*What you will do*
Set down the data again exactly. Pictures are not part of the copy.

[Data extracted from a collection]
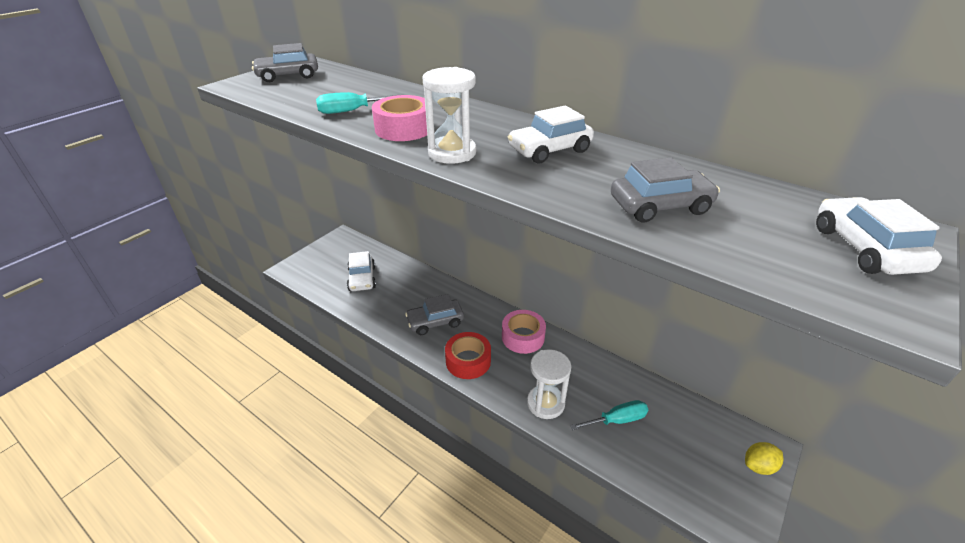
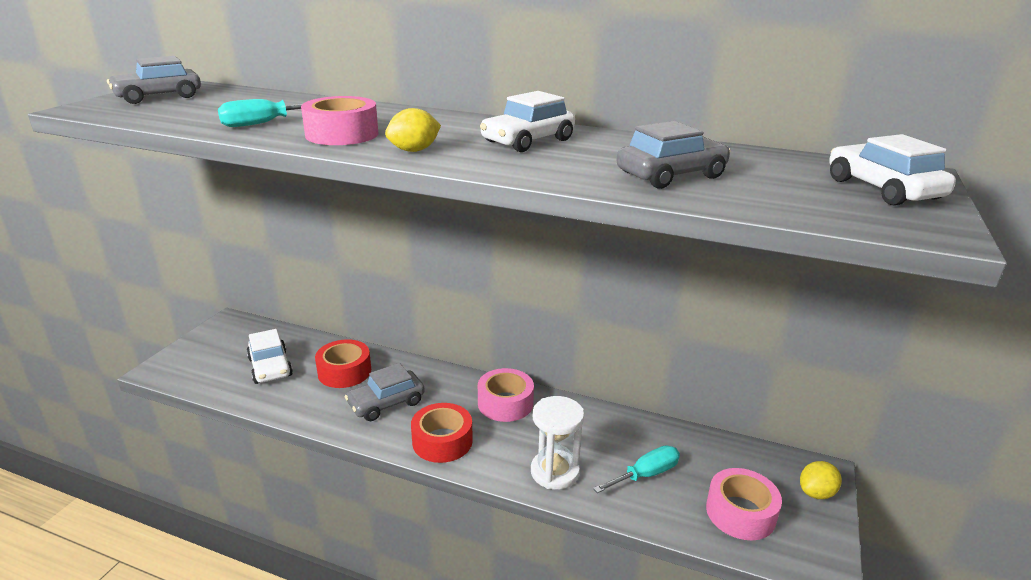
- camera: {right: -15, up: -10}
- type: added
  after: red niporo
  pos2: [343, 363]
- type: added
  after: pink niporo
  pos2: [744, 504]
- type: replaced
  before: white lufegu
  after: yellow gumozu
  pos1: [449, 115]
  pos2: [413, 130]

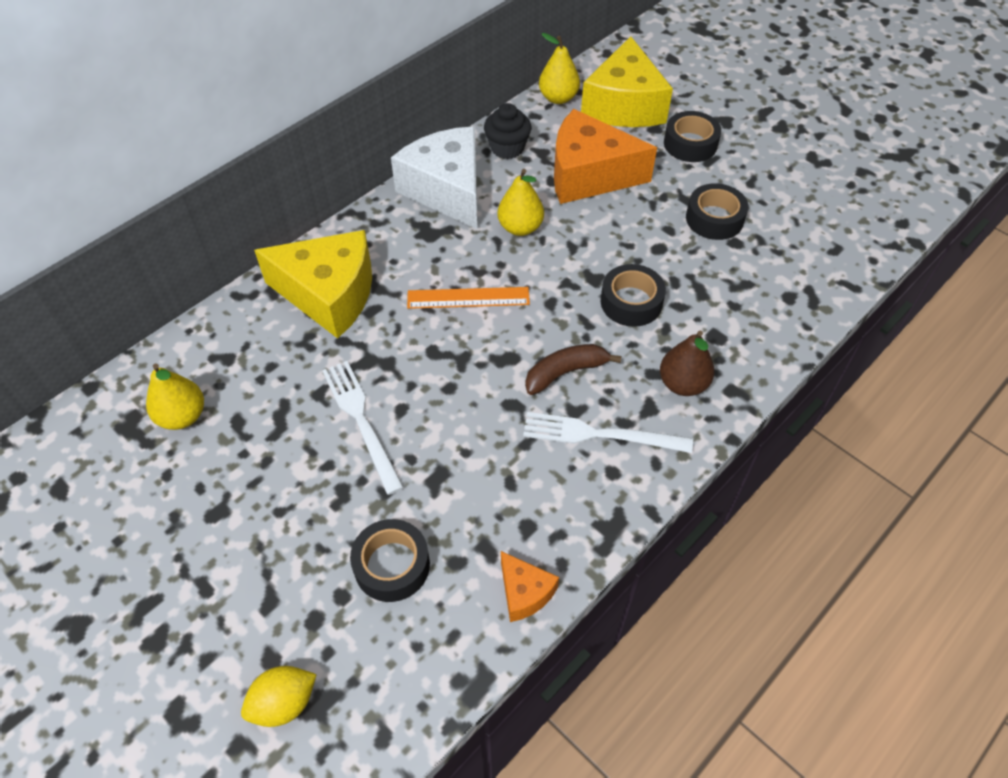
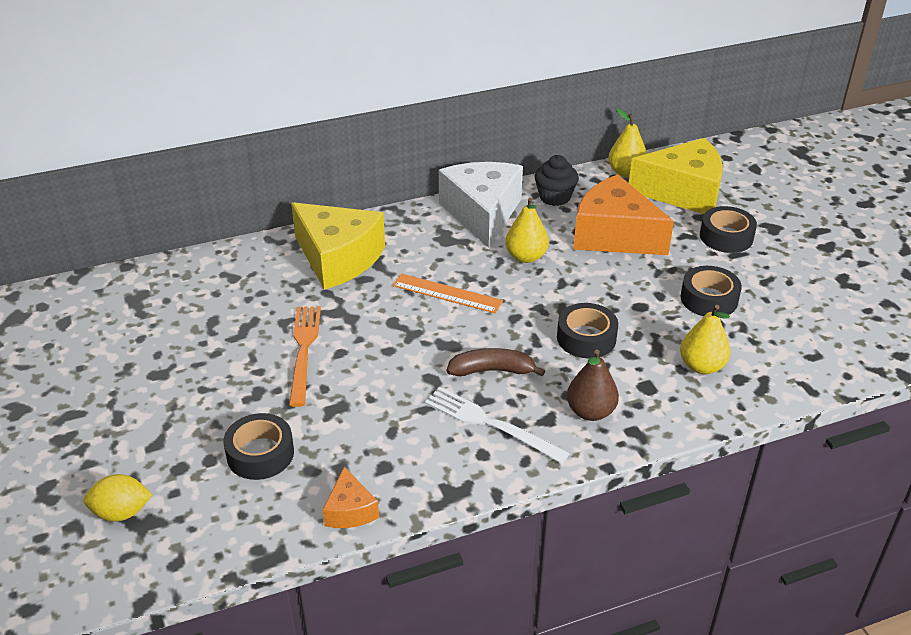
- camera: {right: 25, up: -15}
- type: moved
  before:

*Answer section*
- camera: {right: -15, up: -10}
- type: added
  after: red niporo
  pos2: [343, 363]
- type: added
  after: pink niporo
  pos2: [744, 504]
- type: replaced
  before: white lufegu
  after: yellow gumozu
  pos1: [449, 115]
  pos2: [413, 130]

- camera: {right: 25, up: -15}
- type: moved
  before:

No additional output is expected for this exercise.